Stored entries
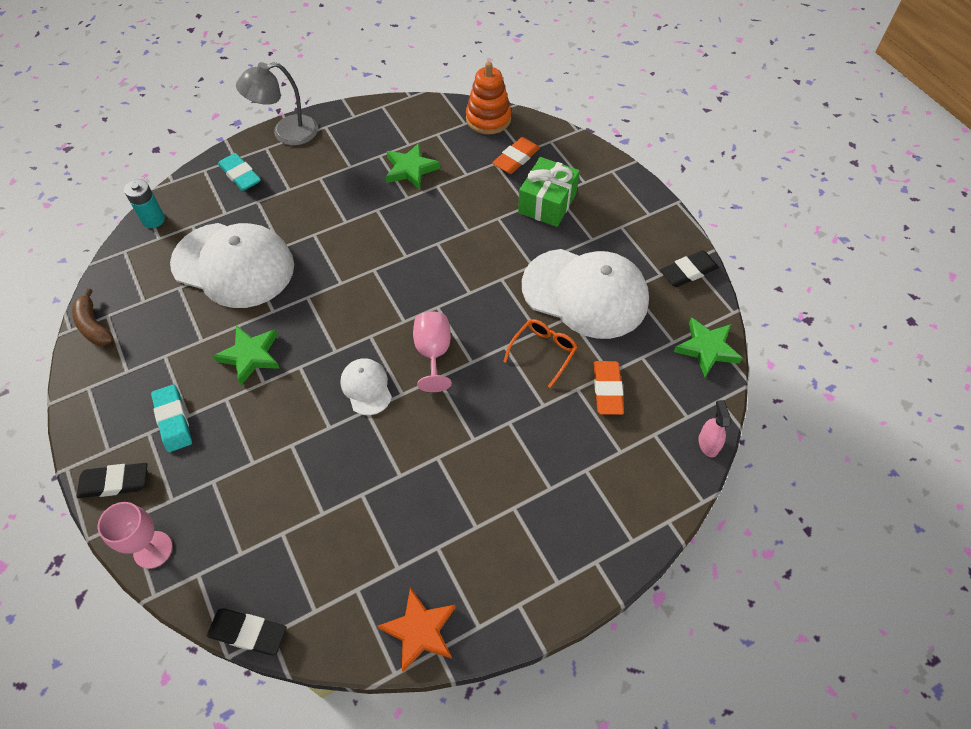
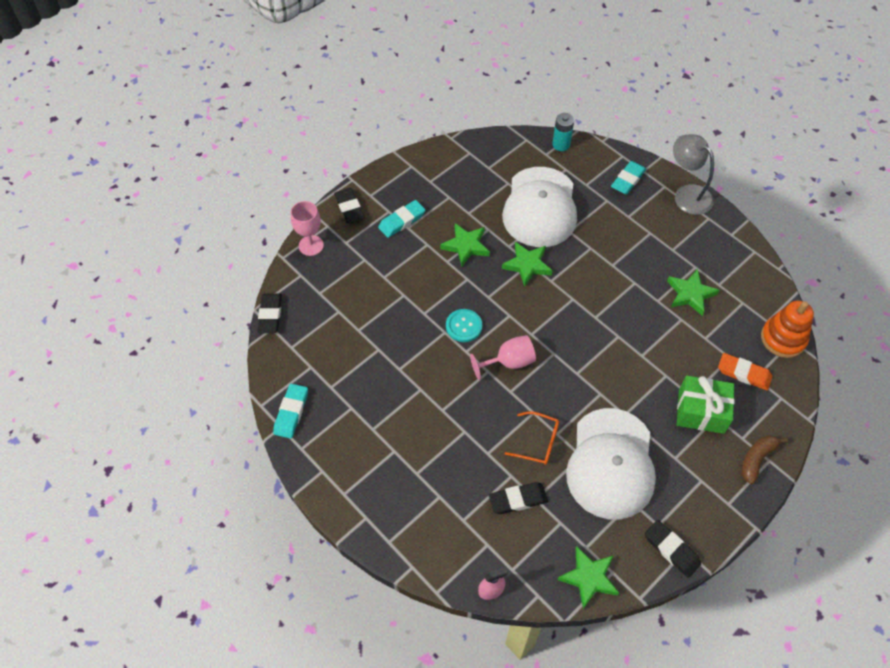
camera: 75 degrees right, 0 degrees up
(94, 326) = (458, 149): brown banana -> brown banana (756, 459)
(309, 299) = (527, 265): none -> green star
(366, 387) = (464, 326): white cap -> turquoise button
(420, 630) = (291, 412): orange star -> turquoise eraser
(607, 390) = (518, 500): orange eraser -> black eraser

* [REQUIREMENT]: Repeat the records word for word, skipping pictures.

* [SOLUTION FOR THIS TASK]:
camera: 75 degrees right, 0 degrees up
(94, 326) = (458, 149): brown banana -> brown banana (756, 459)
(309, 299) = (527, 265): none -> green star
(366, 387) = (464, 326): white cap -> turquoise button
(420, 630) = (291, 412): orange star -> turquoise eraser
(607, 390) = (518, 500): orange eraser -> black eraser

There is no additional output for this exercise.